## TASK GOAL
Sort through the entries below and pull out lines containing the word "RESET".

───── DATA SECTION

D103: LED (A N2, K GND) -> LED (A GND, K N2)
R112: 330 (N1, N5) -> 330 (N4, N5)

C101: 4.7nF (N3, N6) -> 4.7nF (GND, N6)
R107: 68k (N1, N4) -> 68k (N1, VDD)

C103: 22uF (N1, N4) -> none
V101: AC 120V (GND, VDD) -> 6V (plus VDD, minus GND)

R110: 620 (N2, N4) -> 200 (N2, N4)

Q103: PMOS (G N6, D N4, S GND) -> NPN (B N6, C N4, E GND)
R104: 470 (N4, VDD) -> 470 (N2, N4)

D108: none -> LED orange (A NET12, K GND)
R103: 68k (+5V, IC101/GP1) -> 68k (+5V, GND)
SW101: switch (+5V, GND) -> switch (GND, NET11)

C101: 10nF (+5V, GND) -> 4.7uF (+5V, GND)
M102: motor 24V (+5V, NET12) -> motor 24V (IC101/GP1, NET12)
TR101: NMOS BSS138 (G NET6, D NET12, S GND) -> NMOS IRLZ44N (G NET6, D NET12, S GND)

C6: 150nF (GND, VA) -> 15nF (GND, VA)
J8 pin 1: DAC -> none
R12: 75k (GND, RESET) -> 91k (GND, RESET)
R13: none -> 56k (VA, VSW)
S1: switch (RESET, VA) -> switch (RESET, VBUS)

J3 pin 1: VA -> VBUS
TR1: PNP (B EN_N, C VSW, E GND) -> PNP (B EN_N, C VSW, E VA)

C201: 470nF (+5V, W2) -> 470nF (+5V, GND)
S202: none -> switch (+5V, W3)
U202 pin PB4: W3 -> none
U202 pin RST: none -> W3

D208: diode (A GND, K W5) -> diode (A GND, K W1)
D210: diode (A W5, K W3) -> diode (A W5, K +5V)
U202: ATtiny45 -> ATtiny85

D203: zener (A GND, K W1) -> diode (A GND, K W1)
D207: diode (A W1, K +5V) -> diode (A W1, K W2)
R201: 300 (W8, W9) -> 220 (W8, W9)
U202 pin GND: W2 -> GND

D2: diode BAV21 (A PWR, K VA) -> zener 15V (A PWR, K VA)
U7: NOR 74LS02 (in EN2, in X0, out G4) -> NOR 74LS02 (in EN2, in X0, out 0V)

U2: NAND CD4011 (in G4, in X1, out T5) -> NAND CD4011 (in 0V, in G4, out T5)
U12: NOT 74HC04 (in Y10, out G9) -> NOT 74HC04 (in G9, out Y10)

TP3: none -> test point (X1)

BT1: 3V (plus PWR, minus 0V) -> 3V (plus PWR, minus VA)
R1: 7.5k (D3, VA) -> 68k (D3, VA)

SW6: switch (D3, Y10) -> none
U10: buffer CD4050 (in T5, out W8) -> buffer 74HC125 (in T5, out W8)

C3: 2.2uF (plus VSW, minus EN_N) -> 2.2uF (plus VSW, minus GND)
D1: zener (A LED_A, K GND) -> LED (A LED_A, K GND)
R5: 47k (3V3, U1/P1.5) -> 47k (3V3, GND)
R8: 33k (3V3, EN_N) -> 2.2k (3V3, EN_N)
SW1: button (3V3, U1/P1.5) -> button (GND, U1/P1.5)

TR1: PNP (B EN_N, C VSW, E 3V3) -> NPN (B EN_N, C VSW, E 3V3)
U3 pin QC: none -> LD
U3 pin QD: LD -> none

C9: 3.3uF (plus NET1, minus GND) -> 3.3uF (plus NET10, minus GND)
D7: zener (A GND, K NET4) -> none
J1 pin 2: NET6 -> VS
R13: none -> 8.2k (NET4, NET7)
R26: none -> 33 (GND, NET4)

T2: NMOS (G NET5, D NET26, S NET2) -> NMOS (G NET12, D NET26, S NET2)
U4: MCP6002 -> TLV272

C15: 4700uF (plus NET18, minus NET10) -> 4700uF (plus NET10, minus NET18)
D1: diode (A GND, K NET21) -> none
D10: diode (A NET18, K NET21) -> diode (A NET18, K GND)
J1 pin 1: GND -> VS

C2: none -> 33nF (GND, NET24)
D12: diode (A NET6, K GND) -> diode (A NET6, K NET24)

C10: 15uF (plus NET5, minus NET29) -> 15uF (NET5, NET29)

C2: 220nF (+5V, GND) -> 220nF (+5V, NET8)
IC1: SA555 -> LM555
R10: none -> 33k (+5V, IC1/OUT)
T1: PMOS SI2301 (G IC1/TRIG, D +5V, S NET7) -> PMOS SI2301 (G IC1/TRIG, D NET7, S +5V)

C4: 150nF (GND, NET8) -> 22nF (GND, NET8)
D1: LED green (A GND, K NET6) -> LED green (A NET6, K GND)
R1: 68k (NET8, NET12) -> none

──────────

## RESPONSE BOX
R12: 75k (GND, RESET) -> 91k (GND, RESET)
S1: switch (RESET, VA) -> switch (RESET, VBUS)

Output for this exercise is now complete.